Data block =

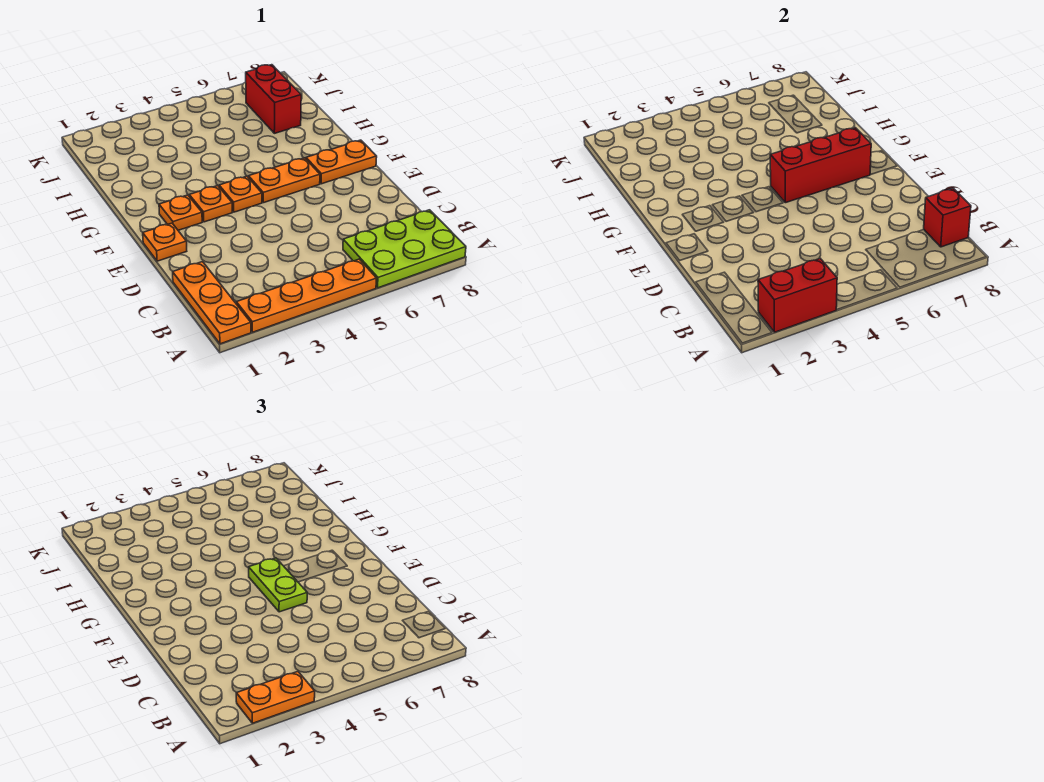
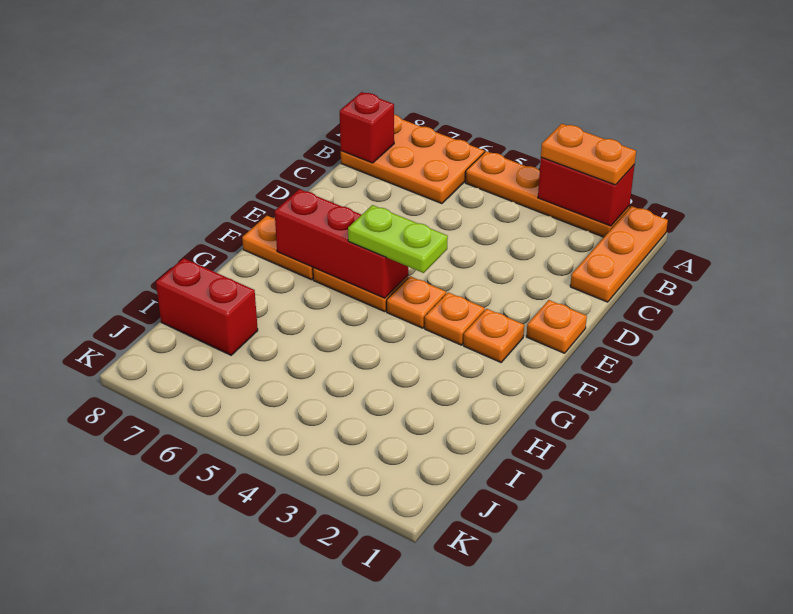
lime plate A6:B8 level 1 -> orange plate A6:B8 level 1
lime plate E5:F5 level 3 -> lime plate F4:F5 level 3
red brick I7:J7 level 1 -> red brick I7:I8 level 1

Work task = Transcribe the material exactly, keeping every word and none of the pictures.

The answer =
lime plate A6:B8 level 1 -> orange plate A6:B8 level 1
lime plate E5:F5 level 3 -> lime plate F4:F5 level 3
red brick I7:J7 level 1 -> red brick I7:I8 level 1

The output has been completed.